● TASK PROMPT
Provide again, from the entries below, every line from the one containing "op=relocated; was=TURQUOISE CALCULATOR;" through the one containing "op=spun; was=GREY HEADPHONES;", exactly as written, and no other line.

GIVEN DATA below:

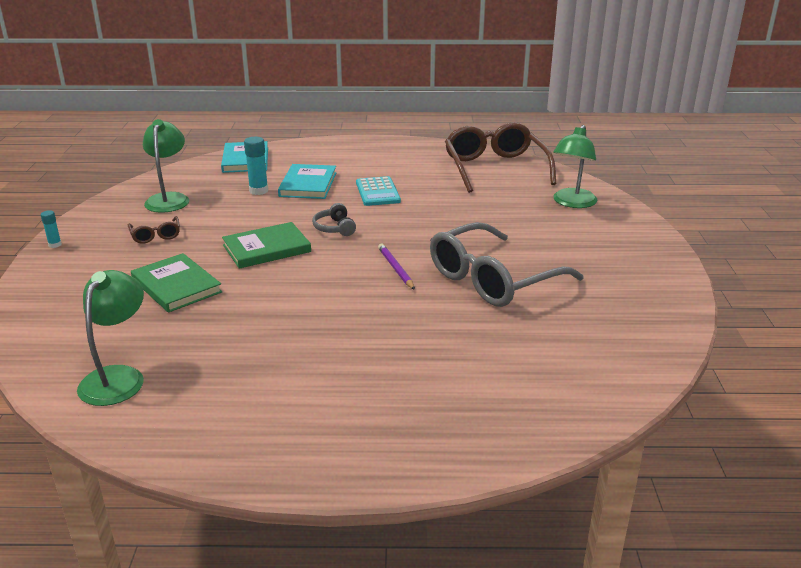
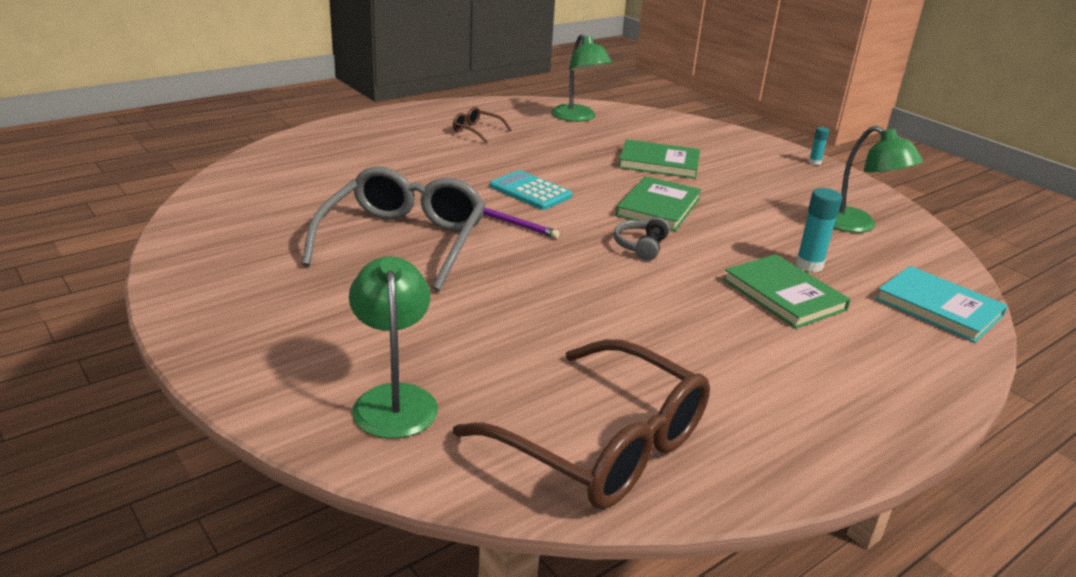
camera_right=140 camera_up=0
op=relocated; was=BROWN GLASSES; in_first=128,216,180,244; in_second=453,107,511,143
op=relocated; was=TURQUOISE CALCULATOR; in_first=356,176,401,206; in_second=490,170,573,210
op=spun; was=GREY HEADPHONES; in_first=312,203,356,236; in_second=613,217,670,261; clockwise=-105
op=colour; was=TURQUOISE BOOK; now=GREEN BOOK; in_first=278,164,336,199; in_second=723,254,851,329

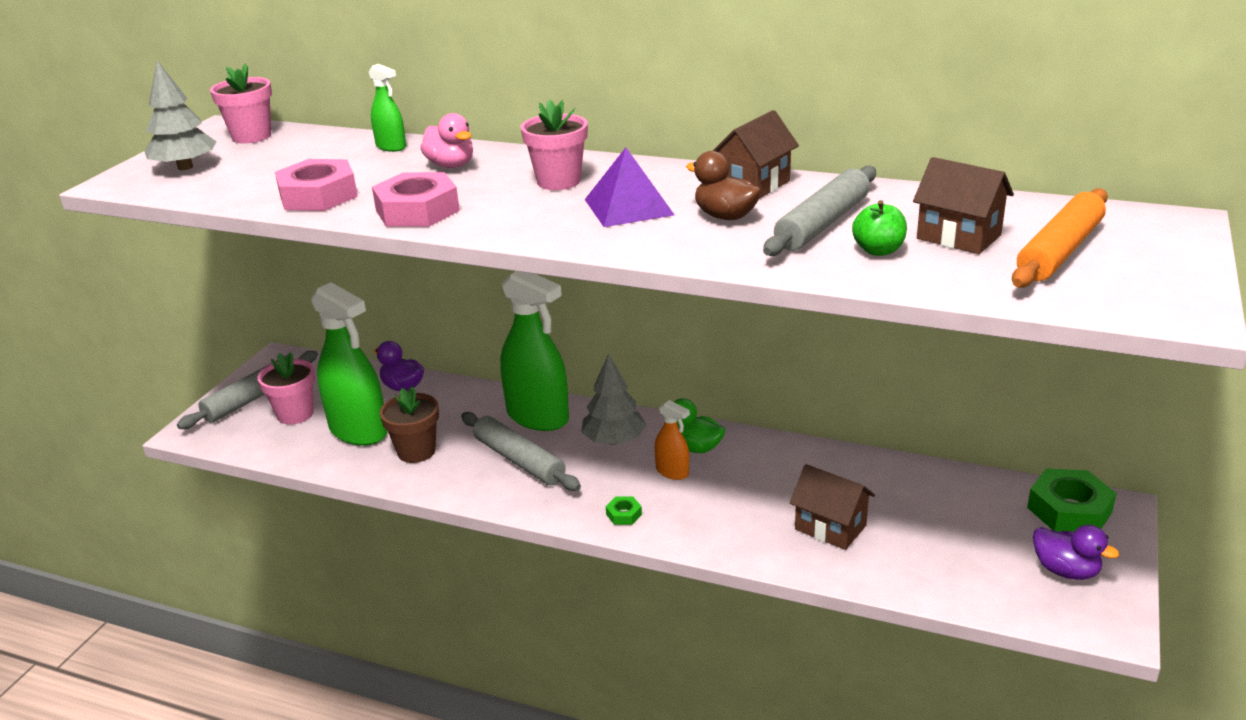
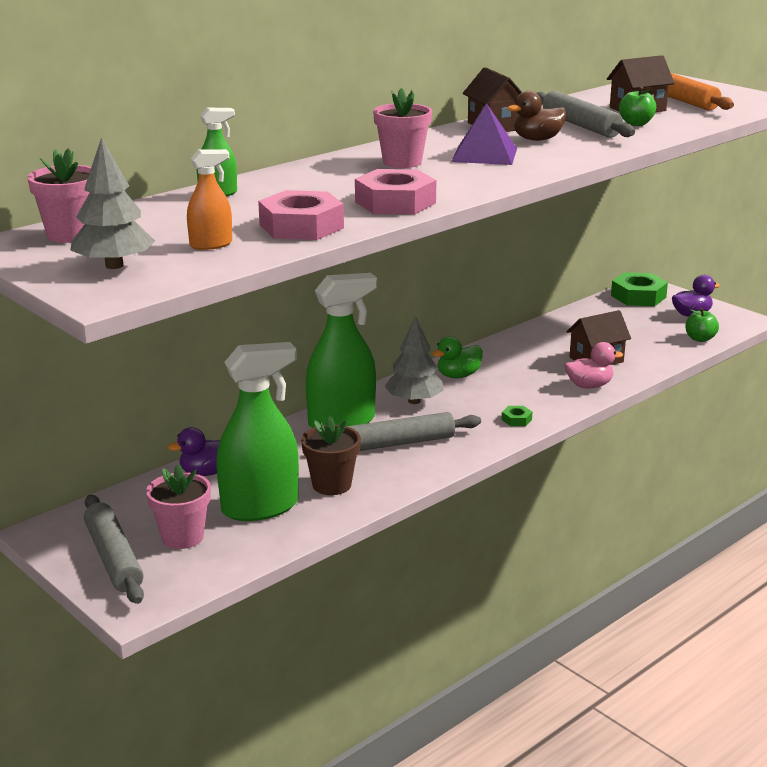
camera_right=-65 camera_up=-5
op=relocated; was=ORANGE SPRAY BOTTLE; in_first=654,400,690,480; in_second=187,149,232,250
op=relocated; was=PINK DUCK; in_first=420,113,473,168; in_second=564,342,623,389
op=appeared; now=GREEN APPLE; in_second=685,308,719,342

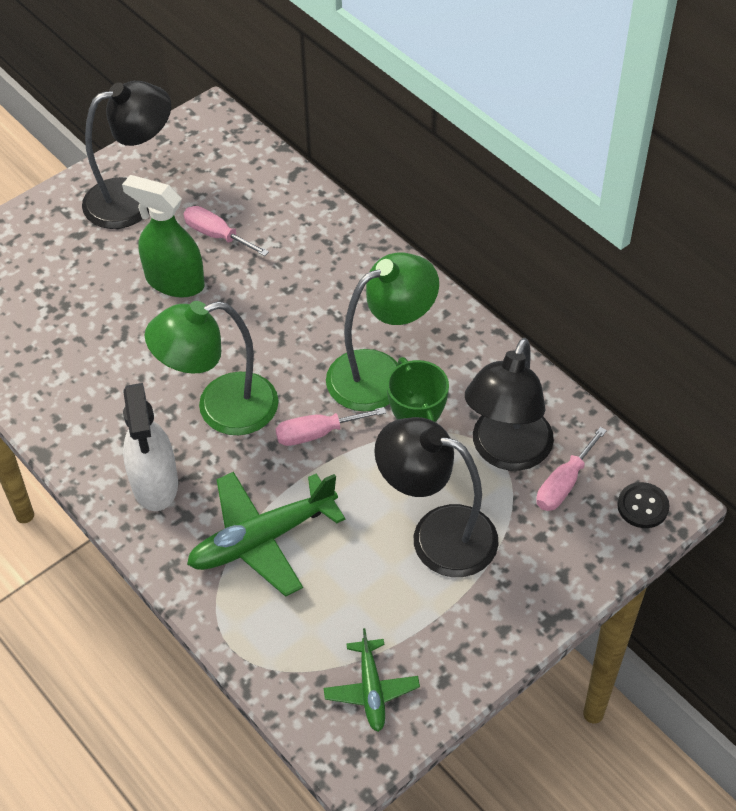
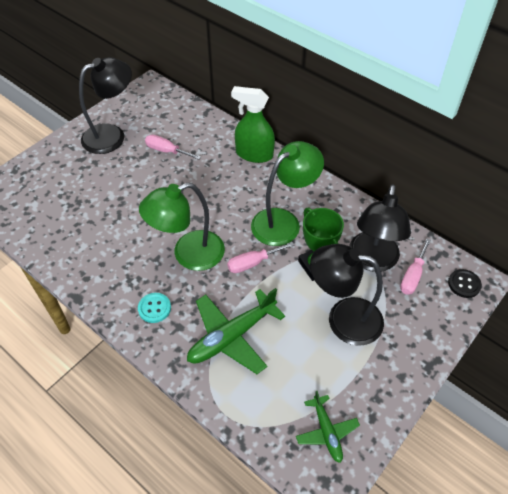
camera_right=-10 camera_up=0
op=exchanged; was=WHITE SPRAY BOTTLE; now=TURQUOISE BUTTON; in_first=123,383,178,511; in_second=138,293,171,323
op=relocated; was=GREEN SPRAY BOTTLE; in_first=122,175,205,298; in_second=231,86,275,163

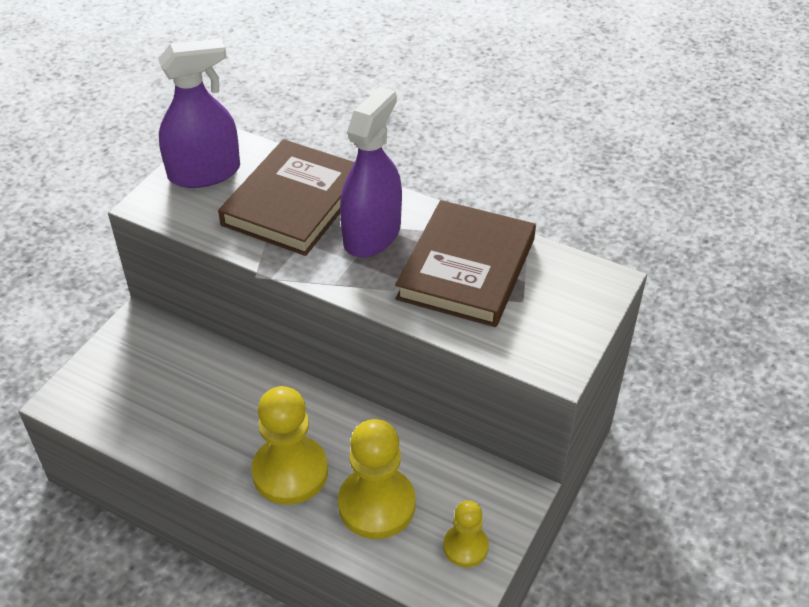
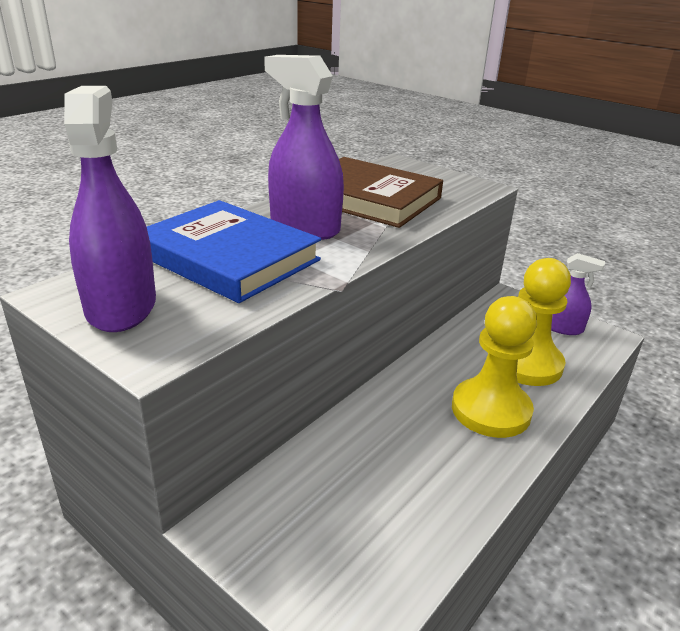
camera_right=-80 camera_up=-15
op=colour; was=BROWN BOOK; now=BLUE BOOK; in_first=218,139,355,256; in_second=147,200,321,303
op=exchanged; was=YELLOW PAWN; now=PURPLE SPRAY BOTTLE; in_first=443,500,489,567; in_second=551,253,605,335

End of GIVEN DATA.

● EXERCISE RESPONSE
op=relocated; was=TURQUOISE CALCULATOR; in_first=356,176,401,206; in_second=490,170,573,210
op=spun; was=GREY HEADPHONES; in_first=312,203,356,236; in_second=613,217,670,261; clockwise=-105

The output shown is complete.